LÍNEAS DE DATOS –
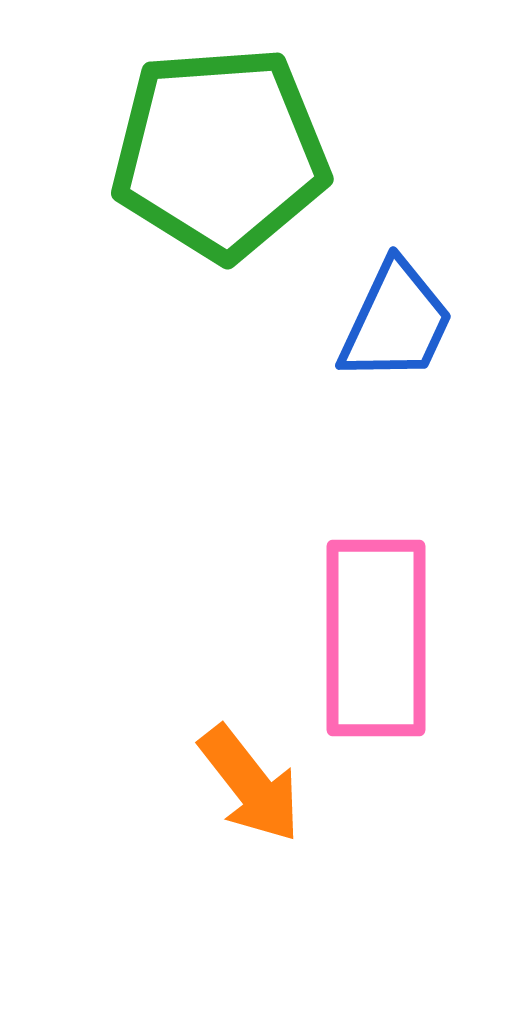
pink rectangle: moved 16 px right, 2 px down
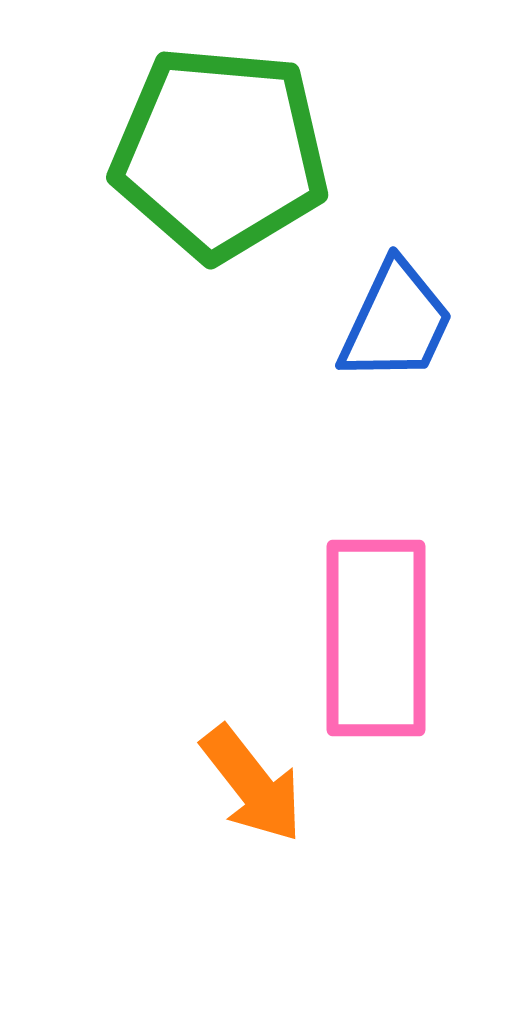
green pentagon: rotated 9 degrees clockwise
orange arrow: moved 2 px right
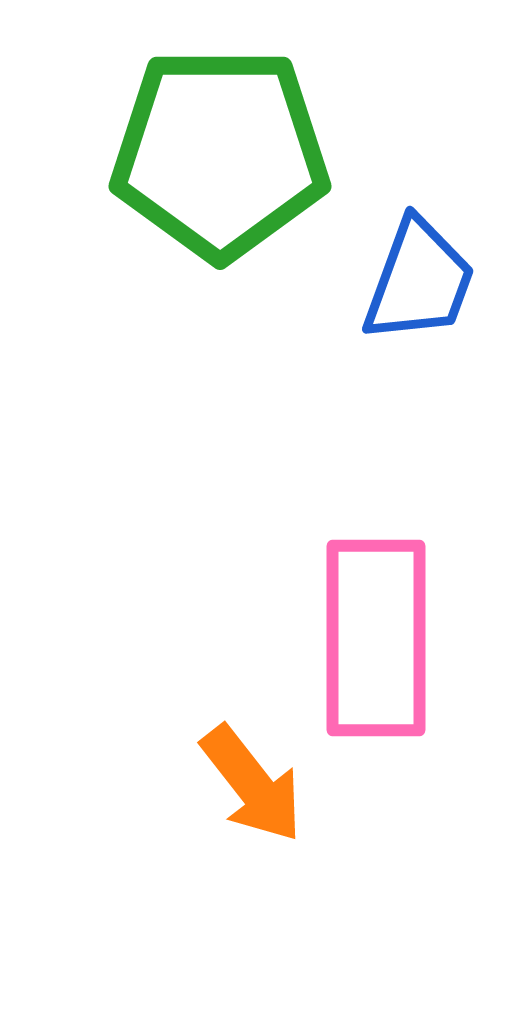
green pentagon: rotated 5 degrees counterclockwise
blue trapezoid: moved 23 px right, 41 px up; rotated 5 degrees counterclockwise
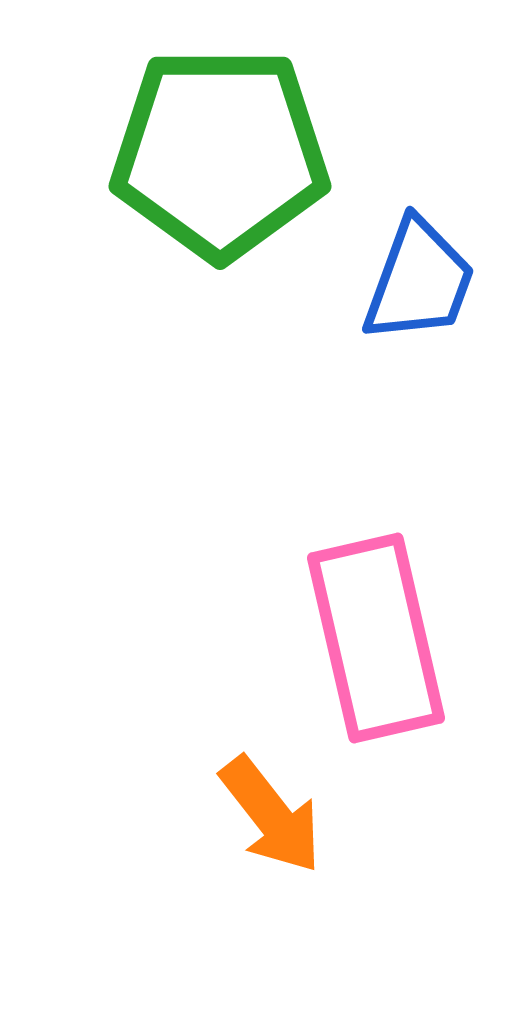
pink rectangle: rotated 13 degrees counterclockwise
orange arrow: moved 19 px right, 31 px down
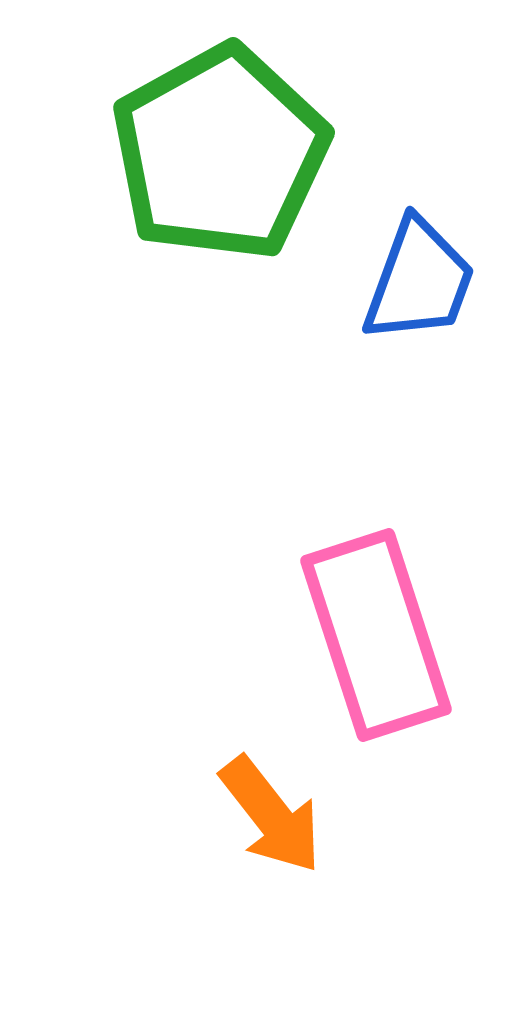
green pentagon: rotated 29 degrees counterclockwise
pink rectangle: moved 3 px up; rotated 5 degrees counterclockwise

LO QUE SE PIDE –
Extrae sin cambios las líneas de los registros desde la que contiene "green pentagon: rotated 9 degrees clockwise" hasta el final de los registros, ambos extremos incluidos. Deja fuera de la respuesta las líneas de imagen.

SOLUCIÓN –
green pentagon: rotated 9 degrees clockwise
orange arrow: moved 2 px right
green pentagon: rotated 5 degrees counterclockwise
blue trapezoid: moved 23 px right, 41 px up; rotated 5 degrees counterclockwise
pink rectangle: rotated 13 degrees counterclockwise
orange arrow: moved 19 px right, 31 px down
green pentagon: rotated 29 degrees counterclockwise
pink rectangle: moved 3 px up; rotated 5 degrees counterclockwise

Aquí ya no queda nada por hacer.